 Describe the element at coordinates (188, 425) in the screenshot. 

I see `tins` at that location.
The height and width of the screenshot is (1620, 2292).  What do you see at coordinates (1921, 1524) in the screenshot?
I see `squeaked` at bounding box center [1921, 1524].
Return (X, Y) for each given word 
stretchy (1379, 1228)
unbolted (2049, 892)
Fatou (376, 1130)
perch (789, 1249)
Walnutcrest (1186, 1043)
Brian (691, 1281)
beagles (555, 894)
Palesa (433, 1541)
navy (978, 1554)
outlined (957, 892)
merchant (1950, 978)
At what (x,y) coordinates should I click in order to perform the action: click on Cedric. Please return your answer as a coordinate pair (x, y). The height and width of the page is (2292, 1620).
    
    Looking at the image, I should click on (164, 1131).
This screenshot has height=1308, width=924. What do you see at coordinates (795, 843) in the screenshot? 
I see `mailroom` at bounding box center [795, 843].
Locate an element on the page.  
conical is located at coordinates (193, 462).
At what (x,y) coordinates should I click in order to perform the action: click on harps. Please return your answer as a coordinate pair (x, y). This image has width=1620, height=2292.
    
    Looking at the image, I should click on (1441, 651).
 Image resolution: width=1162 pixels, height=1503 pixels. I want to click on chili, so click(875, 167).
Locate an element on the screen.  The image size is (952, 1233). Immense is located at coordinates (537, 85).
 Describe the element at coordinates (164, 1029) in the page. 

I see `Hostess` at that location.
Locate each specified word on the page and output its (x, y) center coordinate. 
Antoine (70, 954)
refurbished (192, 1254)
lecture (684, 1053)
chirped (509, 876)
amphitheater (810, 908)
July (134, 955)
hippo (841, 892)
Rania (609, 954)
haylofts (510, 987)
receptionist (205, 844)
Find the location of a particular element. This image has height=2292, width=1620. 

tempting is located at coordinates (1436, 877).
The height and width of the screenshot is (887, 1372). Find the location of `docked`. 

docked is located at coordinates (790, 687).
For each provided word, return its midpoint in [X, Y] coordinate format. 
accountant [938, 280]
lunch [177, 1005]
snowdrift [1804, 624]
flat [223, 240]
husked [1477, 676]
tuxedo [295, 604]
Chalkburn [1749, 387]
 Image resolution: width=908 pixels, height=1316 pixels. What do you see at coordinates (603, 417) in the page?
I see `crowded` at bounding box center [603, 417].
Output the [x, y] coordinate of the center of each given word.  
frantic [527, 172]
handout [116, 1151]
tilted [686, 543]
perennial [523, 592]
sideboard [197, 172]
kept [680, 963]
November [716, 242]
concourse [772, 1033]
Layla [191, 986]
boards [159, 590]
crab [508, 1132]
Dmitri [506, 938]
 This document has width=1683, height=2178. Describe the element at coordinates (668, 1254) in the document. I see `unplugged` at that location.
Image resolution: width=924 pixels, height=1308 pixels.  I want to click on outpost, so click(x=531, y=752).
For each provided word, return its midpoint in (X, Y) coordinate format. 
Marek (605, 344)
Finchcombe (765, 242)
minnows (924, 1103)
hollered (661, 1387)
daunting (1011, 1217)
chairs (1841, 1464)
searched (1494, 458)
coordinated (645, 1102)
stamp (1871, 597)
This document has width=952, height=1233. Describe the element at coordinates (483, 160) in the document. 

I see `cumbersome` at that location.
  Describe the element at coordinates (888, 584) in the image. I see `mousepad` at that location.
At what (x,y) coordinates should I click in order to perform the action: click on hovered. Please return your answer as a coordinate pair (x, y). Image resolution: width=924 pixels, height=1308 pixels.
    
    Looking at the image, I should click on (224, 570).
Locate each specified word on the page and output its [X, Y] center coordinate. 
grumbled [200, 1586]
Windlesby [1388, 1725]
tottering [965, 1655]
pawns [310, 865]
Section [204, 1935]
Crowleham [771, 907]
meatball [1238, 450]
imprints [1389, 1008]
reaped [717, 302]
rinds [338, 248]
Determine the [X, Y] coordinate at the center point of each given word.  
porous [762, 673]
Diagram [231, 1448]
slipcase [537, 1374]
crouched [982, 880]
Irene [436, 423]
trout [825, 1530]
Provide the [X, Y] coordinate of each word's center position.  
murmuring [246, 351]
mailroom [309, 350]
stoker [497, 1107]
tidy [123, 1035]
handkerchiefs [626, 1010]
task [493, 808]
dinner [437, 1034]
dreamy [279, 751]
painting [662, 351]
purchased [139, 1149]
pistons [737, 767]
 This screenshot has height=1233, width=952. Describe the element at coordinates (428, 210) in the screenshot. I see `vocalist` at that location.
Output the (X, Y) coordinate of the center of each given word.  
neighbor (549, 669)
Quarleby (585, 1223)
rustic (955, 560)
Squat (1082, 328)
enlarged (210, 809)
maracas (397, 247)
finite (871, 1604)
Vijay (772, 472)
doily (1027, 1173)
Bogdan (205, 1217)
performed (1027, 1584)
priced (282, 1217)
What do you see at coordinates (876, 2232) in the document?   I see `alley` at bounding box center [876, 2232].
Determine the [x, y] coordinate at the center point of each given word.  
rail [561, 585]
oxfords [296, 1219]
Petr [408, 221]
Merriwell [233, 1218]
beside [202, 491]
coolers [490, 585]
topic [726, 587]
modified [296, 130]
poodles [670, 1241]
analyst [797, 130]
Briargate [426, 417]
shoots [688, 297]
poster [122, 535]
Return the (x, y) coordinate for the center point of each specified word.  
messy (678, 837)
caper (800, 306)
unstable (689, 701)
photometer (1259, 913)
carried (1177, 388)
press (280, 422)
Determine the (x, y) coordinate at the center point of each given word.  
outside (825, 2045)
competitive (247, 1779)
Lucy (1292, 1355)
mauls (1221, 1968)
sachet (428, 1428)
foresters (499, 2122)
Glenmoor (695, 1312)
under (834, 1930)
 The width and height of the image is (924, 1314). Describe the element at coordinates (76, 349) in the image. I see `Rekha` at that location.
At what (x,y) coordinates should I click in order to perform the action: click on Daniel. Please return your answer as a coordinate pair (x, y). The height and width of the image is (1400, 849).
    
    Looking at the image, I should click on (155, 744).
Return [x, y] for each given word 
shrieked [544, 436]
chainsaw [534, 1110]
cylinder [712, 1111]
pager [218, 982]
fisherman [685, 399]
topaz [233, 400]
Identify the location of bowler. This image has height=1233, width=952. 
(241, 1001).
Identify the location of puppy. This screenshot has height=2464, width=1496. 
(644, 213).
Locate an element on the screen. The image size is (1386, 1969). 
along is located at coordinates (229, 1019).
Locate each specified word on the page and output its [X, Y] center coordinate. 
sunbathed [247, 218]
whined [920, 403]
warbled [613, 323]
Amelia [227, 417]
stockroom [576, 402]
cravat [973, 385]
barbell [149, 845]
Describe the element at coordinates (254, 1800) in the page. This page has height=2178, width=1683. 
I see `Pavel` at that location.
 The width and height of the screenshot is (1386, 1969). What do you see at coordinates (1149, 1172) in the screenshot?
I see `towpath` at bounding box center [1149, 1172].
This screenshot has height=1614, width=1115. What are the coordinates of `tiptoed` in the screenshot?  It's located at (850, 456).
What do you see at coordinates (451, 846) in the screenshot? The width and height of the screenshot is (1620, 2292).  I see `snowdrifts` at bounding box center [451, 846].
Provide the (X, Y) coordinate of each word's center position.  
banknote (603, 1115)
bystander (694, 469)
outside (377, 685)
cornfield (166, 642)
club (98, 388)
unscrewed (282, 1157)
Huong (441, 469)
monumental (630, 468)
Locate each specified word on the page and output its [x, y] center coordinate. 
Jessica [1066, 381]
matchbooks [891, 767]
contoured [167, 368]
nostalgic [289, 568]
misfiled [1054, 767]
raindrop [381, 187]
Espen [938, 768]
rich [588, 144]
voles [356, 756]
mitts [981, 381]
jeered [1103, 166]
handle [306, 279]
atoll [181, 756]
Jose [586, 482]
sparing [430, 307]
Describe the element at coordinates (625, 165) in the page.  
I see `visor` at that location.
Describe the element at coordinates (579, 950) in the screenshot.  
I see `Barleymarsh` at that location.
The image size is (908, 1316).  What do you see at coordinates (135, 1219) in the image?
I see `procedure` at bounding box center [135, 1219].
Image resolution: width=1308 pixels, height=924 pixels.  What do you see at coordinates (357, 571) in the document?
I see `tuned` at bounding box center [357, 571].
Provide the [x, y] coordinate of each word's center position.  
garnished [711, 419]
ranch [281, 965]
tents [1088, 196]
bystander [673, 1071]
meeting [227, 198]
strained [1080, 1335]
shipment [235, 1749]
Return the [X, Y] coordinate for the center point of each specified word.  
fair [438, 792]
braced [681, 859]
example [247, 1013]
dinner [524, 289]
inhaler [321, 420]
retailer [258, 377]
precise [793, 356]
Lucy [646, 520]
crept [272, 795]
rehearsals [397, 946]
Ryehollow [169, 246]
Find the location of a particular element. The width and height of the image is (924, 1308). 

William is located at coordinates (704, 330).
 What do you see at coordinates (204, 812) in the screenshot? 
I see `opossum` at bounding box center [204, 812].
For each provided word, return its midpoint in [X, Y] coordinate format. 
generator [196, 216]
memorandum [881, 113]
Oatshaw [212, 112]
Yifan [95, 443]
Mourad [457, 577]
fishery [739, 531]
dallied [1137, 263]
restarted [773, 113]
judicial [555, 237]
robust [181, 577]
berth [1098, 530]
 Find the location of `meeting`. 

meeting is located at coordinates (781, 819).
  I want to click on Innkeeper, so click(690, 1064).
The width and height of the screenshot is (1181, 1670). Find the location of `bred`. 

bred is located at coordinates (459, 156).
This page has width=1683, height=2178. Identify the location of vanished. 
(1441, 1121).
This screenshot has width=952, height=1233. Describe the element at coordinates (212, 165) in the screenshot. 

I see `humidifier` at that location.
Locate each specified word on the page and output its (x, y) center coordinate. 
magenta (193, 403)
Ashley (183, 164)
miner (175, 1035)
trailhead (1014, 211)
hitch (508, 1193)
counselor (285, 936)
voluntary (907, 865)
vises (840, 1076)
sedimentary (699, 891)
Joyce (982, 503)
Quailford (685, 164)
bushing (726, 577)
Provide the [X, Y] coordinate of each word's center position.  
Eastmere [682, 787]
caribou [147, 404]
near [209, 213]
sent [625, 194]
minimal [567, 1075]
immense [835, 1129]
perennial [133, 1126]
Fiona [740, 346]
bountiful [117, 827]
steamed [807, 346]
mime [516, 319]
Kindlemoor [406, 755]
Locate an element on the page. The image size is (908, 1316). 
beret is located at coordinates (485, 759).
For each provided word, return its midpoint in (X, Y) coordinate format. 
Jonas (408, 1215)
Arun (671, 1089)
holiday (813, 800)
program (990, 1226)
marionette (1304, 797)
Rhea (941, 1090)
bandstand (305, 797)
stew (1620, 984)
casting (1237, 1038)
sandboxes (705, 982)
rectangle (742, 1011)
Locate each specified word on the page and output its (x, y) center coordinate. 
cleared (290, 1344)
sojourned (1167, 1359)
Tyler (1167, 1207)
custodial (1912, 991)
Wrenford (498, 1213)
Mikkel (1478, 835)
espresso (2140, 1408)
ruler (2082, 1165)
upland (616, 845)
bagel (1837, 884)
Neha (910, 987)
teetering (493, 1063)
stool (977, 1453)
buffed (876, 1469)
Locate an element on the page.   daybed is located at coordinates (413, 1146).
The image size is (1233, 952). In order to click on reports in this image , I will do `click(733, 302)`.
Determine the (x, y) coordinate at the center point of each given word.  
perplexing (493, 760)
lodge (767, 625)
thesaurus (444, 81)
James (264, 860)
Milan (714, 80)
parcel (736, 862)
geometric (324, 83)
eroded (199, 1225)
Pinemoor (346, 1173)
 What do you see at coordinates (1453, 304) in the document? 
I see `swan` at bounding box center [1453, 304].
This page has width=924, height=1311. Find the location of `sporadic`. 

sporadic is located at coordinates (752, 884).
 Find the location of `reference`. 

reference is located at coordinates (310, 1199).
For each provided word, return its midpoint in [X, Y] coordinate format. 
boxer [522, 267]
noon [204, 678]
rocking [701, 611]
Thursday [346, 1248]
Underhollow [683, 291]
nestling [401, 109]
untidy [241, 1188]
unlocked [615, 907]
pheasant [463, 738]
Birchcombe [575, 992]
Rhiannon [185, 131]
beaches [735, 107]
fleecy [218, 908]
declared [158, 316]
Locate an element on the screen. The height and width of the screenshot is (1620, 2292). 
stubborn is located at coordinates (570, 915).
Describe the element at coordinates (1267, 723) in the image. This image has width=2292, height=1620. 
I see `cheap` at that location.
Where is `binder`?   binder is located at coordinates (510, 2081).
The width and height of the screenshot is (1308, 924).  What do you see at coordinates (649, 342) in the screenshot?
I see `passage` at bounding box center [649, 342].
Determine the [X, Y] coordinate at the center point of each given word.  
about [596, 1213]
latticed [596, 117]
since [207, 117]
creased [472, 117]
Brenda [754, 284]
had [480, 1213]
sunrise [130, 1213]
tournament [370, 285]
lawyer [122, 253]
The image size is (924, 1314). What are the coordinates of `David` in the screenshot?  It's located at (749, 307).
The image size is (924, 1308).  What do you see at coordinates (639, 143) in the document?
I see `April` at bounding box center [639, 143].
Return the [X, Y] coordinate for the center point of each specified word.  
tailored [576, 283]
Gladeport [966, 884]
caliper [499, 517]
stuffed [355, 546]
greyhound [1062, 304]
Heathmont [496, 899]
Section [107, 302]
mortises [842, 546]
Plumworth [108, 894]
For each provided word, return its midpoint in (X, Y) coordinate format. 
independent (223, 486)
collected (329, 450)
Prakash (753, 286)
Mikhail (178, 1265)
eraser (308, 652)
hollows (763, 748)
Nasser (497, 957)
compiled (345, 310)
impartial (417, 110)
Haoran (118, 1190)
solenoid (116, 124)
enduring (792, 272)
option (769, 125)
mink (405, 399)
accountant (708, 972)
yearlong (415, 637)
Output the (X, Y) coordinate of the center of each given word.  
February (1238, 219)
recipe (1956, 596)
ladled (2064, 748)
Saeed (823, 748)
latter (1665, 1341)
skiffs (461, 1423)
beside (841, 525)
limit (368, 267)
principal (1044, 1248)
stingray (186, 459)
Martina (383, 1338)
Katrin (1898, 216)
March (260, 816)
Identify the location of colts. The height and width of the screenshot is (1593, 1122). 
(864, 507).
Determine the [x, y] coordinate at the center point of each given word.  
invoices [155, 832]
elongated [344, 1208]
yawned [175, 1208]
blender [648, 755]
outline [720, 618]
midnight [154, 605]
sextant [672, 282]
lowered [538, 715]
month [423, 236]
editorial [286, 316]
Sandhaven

====

Copy the data above verbatim, from its first line through the line containing "Looking at the image, I should click on (164, 1131).".

● **Result below**
 Describe the element at coordinates (188, 425) in the screenshot. 

I see `tins` at that location.
The height and width of the screenshot is (1620, 2292).  What do you see at coordinates (1921, 1524) in the screenshot?
I see `squeaked` at bounding box center [1921, 1524].
Return (X, Y) for each given word 
stretchy (1379, 1228)
unbolted (2049, 892)
Fatou (376, 1130)
perch (789, 1249)
Walnutcrest (1186, 1043)
Brian (691, 1281)
beagles (555, 894)
Palesa (433, 1541)
navy (978, 1554)
outlined (957, 892)
merchant (1950, 978)
At what (x,y) coordinates should I click in order to perform the action: click on Cedric. Please return your answer as a coordinate pair (x, y). The height and width of the page is (2292, 1620).
    
    Looking at the image, I should click on (164, 1131).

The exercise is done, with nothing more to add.